━━ Given data

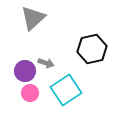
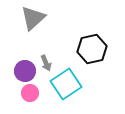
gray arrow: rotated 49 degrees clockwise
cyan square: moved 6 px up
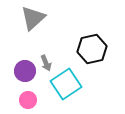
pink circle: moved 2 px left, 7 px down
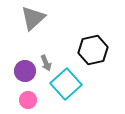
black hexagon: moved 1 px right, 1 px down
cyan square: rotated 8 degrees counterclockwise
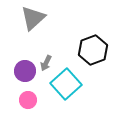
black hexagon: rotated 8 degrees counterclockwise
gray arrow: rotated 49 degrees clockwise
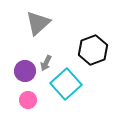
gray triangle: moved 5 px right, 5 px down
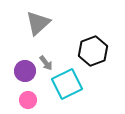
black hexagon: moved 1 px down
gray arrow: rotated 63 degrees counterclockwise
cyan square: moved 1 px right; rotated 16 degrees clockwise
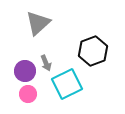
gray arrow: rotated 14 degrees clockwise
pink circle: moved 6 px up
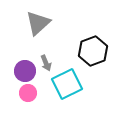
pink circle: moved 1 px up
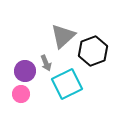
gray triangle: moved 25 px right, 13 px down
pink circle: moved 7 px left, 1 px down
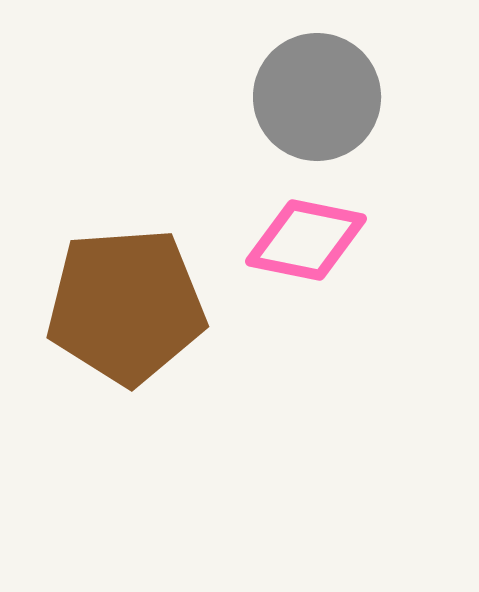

━━━━

Exercise task => Pick out each line of the data above that contains the word "counterclockwise", treating uppercase and lowercase letters as different.

Response to the exercise =>
cyan square: rotated 8 degrees counterclockwise
black hexagon: rotated 8 degrees counterclockwise
gray arrow: rotated 63 degrees counterclockwise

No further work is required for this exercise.